* _What needs to be done_
Write out all the data verbatim. Skip images.

* _Data provided_
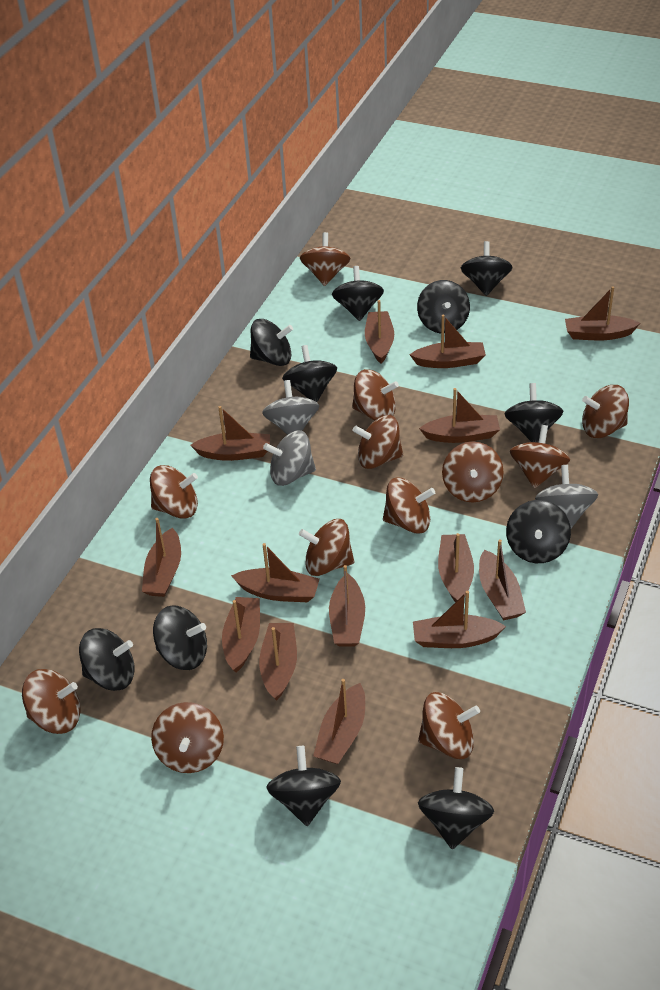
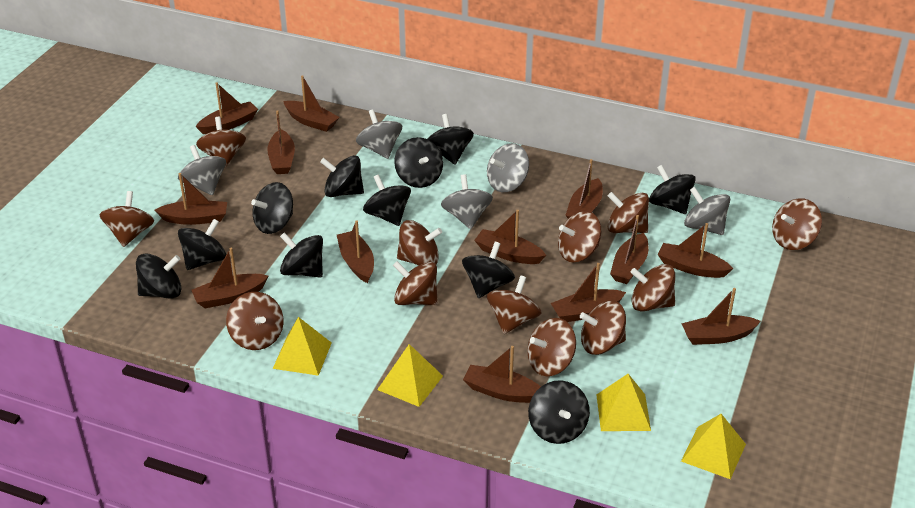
brown boat: 14 -> 13
grey spinning top: 3 -> 5
yellow pyramid: 0 -> 4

* _Answer to this task_
brown boat: 14 -> 13
grey spinning top: 3 -> 5
yellow pyramid: 0 -> 4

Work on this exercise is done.